→ **DATA EXTRACTS**:
..........

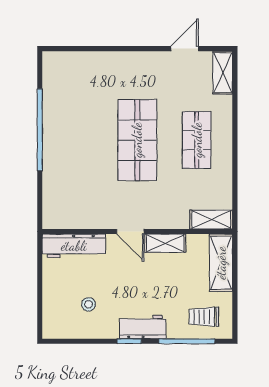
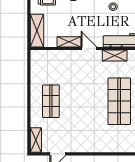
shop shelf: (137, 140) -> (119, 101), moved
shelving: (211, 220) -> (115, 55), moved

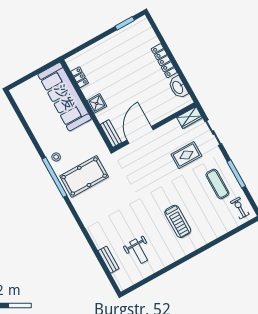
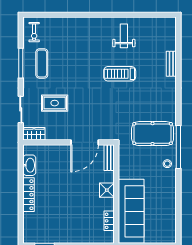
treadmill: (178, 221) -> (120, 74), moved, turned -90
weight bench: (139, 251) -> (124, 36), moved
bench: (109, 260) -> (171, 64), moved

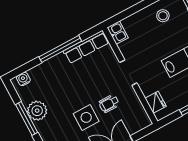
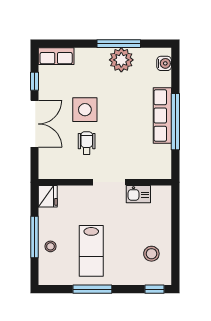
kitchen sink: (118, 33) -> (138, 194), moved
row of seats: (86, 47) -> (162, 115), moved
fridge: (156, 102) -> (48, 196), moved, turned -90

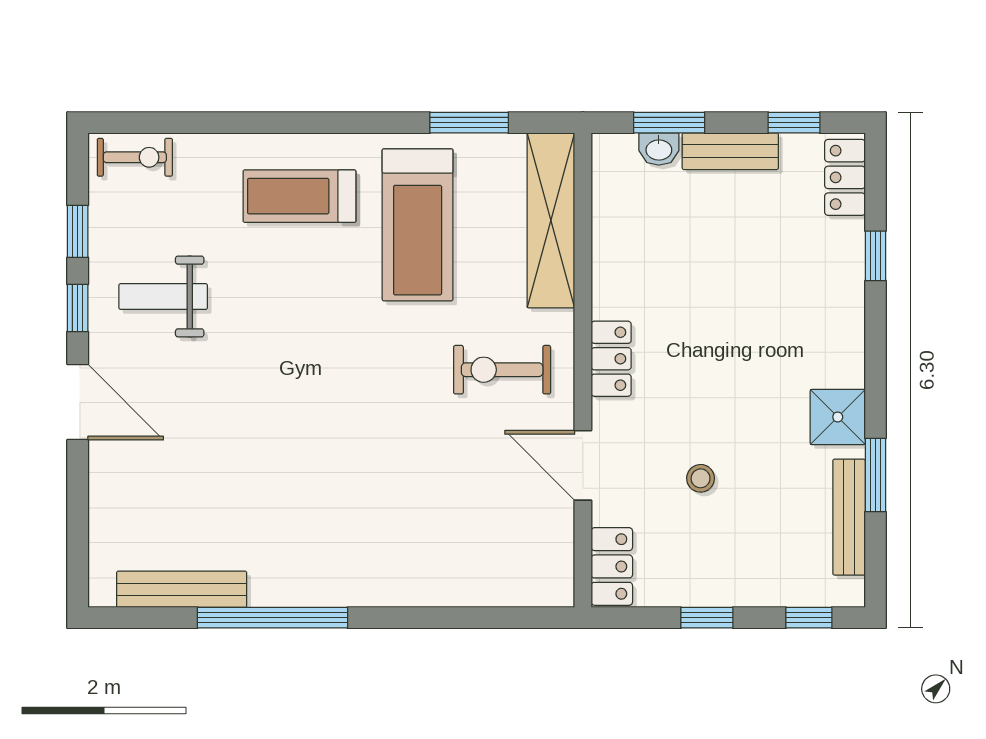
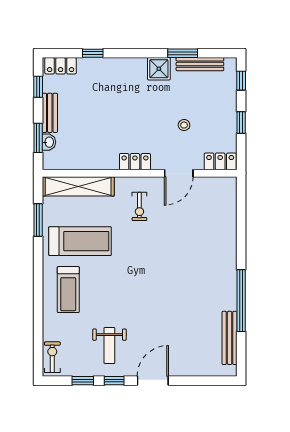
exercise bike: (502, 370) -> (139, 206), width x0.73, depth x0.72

..........

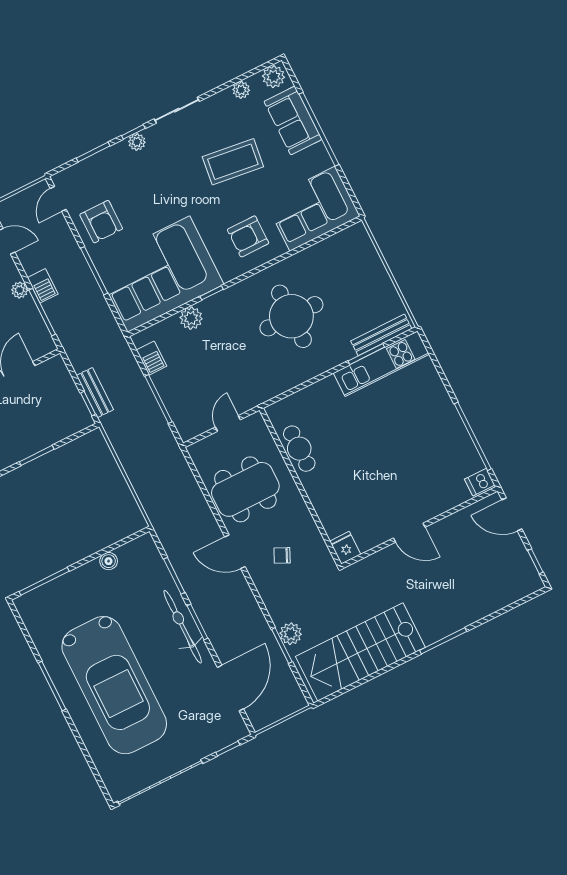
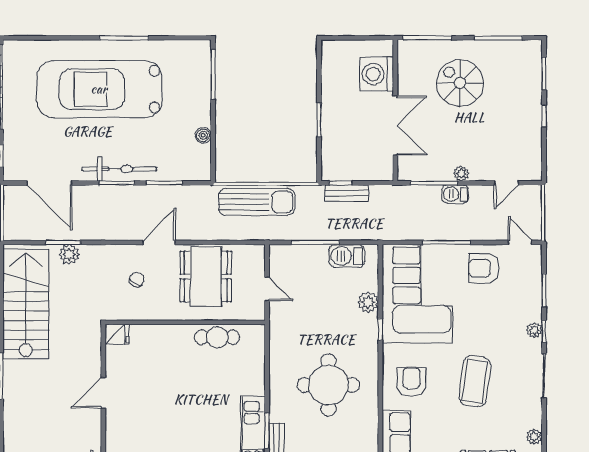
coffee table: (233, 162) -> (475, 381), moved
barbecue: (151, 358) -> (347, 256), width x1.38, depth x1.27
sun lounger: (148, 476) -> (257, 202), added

..........

→ **WHAT THE TASK ASKS**: Which part of the entries opens with the line containing "shop shelf: (137, 140) -> (119, 101), moved" and closes with the line containing "exercise bike: (502, 370)"? Output that part exactly, ends included, pictures excluded.

→ **WRITTEN RESPONSE**:
shop shelf: (137, 140) -> (119, 101), moved
shelving: (211, 220) -> (115, 55), moved

treadmill: (178, 221) -> (120, 74), moved, turned -90
weight bench: (139, 251) -> (124, 36), moved
bench: (109, 260) -> (171, 64), moved

kitchen sink: (118, 33) -> (138, 194), moved
row of seats: (86, 47) -> (162, 115), moved
fridge: (156, 102) -> (48, 196), moved, turned -90

exercise bike: (502, 370) -> (139, 206), width x0.73, depth x0.72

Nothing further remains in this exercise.